BEGIN
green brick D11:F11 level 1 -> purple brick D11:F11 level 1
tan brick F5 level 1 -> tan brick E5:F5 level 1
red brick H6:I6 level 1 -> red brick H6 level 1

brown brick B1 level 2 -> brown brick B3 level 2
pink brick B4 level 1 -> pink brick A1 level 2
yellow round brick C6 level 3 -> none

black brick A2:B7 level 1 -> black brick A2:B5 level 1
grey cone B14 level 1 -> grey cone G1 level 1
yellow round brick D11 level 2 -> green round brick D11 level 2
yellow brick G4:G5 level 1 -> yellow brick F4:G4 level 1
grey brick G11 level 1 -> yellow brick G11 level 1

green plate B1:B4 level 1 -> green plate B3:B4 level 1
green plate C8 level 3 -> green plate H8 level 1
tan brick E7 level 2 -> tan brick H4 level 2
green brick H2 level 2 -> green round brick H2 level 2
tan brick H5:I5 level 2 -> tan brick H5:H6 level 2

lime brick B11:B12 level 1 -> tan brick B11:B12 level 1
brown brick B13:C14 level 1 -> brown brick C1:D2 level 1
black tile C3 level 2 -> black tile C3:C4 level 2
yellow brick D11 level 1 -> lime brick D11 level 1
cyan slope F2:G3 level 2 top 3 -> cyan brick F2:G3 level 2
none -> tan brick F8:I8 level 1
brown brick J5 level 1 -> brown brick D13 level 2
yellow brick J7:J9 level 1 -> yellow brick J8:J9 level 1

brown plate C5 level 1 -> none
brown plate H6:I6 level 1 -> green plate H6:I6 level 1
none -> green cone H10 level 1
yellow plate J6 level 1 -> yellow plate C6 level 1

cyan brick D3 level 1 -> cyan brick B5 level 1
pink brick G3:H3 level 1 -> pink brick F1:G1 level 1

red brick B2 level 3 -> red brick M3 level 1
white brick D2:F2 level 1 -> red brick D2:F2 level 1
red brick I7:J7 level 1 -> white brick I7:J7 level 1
END
**Work request**
Output should match, line for line, the stretch of the material above from the line holding "brown brick B1 level" through the line holding "green plate B1:B4".

**Response to this exercise**
brown brick B1 level 2 -> brown brick B3 level 2
pink brick B4 level 1 -> pink brick A1 level 2
yellow round brick C6 level 3 -> none

black brick A2:B7 level 1 -> black brick A2:B5 level 1
grey cone B14 level 1 -> grey cone G1 level 1
yellow round brick D11 level 2 -> green round brick D11 level 2
yellow brick G4:G5 level 1 -> yellow brick F4:G4 level 1
grey brick G11 level 1 -> yellow brick G11 level 1

green plate B1:B4 level 1 -> green plate B3:B4 level 1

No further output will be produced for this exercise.